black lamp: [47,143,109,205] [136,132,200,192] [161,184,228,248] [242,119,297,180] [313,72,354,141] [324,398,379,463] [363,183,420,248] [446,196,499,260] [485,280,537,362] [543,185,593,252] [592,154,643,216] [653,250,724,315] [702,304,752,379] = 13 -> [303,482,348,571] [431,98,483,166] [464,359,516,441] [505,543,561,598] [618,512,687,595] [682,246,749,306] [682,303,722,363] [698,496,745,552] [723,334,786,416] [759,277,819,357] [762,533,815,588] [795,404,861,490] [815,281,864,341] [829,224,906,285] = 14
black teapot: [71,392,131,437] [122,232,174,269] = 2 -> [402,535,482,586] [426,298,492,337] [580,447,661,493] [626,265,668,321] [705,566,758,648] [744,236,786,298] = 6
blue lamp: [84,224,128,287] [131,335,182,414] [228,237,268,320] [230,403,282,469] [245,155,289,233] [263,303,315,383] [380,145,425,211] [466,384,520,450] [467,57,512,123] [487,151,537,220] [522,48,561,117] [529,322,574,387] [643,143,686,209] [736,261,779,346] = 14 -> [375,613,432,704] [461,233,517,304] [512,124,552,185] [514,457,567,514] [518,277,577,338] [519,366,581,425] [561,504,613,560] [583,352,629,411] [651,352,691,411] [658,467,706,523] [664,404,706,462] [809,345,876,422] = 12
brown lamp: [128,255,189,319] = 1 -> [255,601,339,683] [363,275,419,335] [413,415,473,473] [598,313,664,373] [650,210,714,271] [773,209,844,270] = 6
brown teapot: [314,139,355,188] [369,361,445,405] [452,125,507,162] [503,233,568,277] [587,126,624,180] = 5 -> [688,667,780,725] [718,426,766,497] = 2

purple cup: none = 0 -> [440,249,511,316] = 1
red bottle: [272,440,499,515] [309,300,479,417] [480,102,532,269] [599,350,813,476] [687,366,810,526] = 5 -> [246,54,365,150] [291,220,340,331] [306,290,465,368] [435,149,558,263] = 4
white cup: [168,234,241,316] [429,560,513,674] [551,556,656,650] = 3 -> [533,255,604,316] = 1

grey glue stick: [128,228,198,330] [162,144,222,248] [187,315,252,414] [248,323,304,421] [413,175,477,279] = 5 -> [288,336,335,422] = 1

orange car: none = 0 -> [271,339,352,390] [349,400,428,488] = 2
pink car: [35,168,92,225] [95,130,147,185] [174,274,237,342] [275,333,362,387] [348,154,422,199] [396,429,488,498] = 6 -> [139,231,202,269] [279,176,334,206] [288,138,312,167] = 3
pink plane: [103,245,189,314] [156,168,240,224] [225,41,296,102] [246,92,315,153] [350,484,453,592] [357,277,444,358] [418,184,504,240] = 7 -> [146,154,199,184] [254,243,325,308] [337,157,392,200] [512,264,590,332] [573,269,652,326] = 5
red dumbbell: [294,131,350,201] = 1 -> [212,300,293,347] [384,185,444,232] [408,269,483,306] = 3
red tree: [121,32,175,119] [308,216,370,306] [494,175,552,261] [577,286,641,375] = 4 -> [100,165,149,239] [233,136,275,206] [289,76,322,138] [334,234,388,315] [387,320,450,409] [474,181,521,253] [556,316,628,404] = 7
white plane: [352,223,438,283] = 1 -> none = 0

Problem description:
Wherever the word "white" turns up in the material, copy the whole line.

Reply to the task:
white cup: [168,234,241,316] [429,560,513,674] [551,556,656,650] = 3 -> [533,255,604,316] = 1
white plane: [352,223,438,283] = 1 -> none = 0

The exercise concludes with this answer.